→ EXERCISE REQUIREMENTS
From the listing below, copy each line where "green" occurs.
----
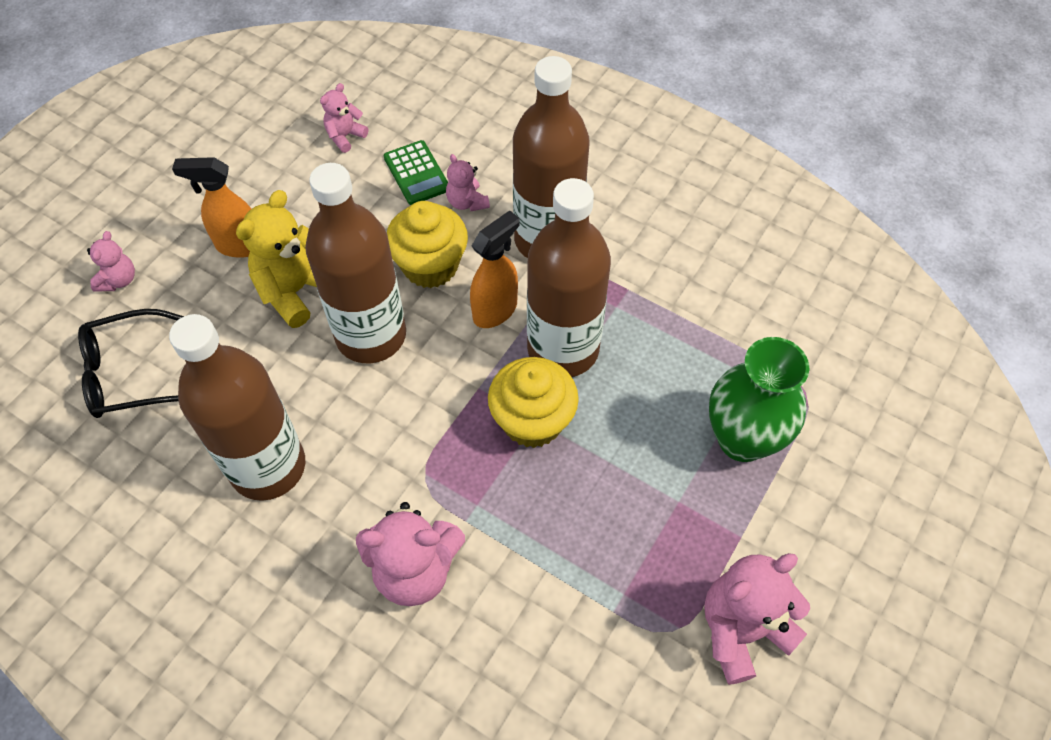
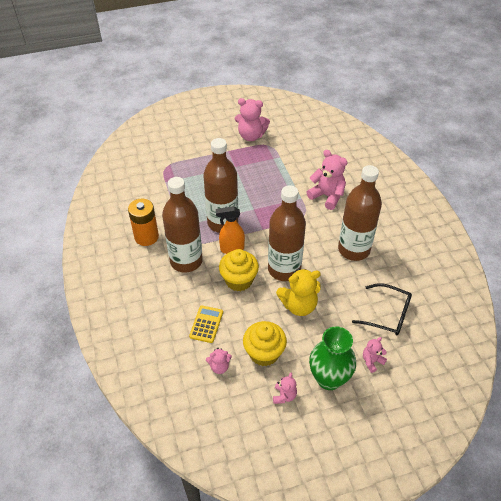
camera: 140 degrees left, 10 degrees down
(239, 246) = (308, 342): orange spray bottle -> none
(417, 173) = (206, 324): green calculator -> yellow calculator
(467, 202) = (199, 296): pink teddy bear -> pink teddy bear (284, 396)
(532, 421) = (255, 209): yellow cupcake -> yellow cupcake (264, 353)
(657, 234) = (146, 237): none -> orange battery
(742, 439) = (199, 168): green vase -> green vase (329, 379)

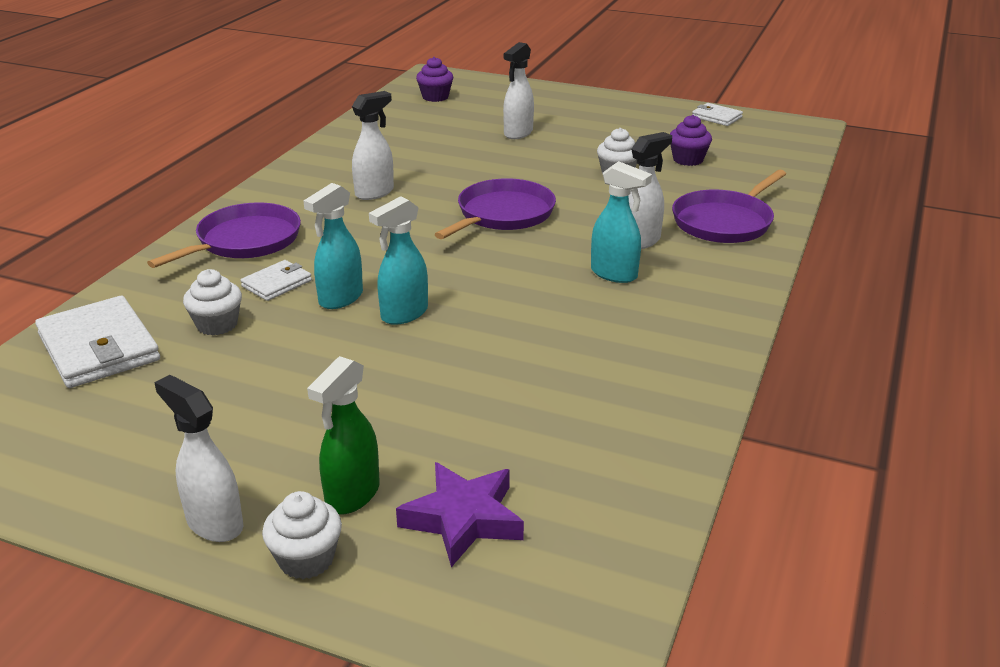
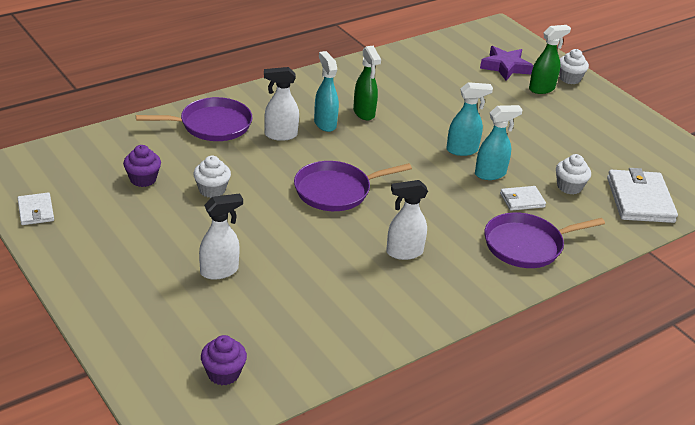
camera: 150 degrees left, 5 degrees up
(214, 523) = (600, 101): white spray bottle -> none
(588, 309) = (364, 113): none -> green spray bottle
----
→ PROBLEM SOLUTION
(417, 173) = (206, 324): green calculator -> yellow calculator
(742, 439) = (199, 168): green vase -> green vase (329, 379)
(588, 309) = (364, 113): none -> green spray bottle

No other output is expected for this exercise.